== Activity ==
A full, word-for-word copy of the listing below is needed; leave the images out of it.

== Collected data ==
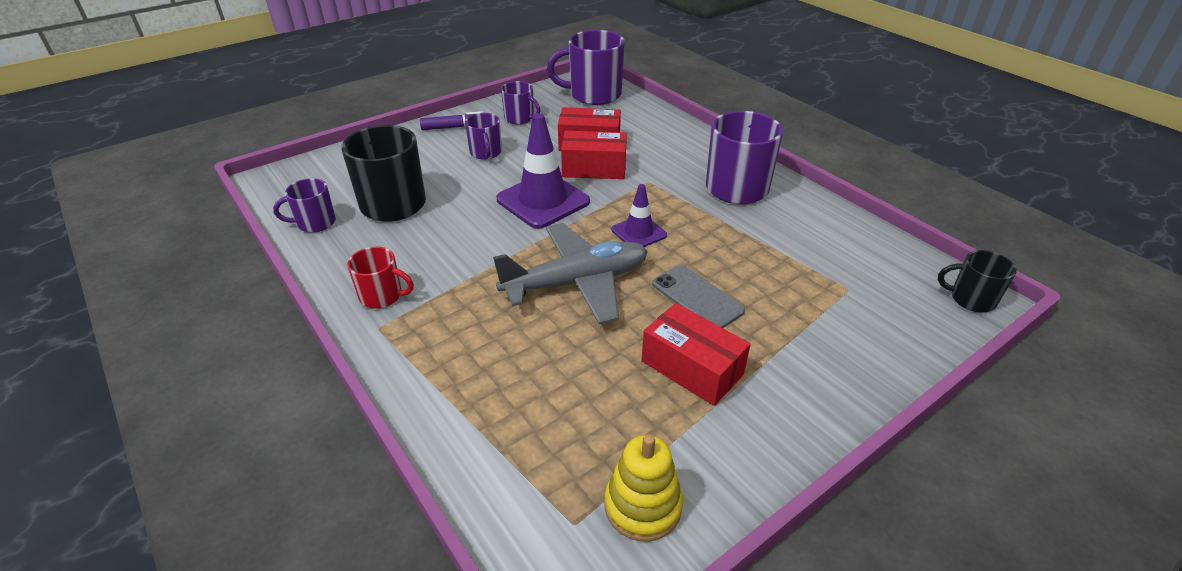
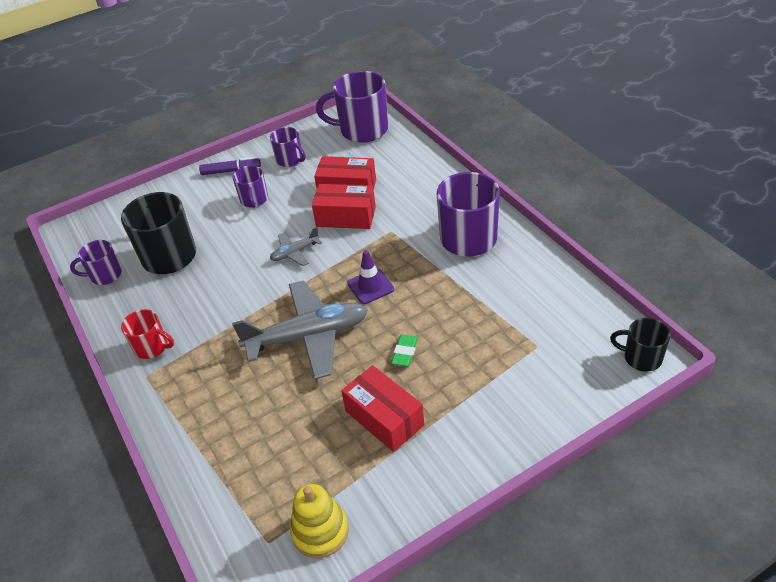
camera: 10 degrees right, 5 degrees up
(543, 200) = (295, 252): purple traffic cone -> grey plane
(697, 297) = (405, 352): grey phone -> green eraser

== Output for this exercise ==
camera: 10 degrees right, 5 degrees up
(543, 200) = (295, 252): purple traffic cone -> grey plane
(697, 297) = (405, 352): grey phone -> green eraser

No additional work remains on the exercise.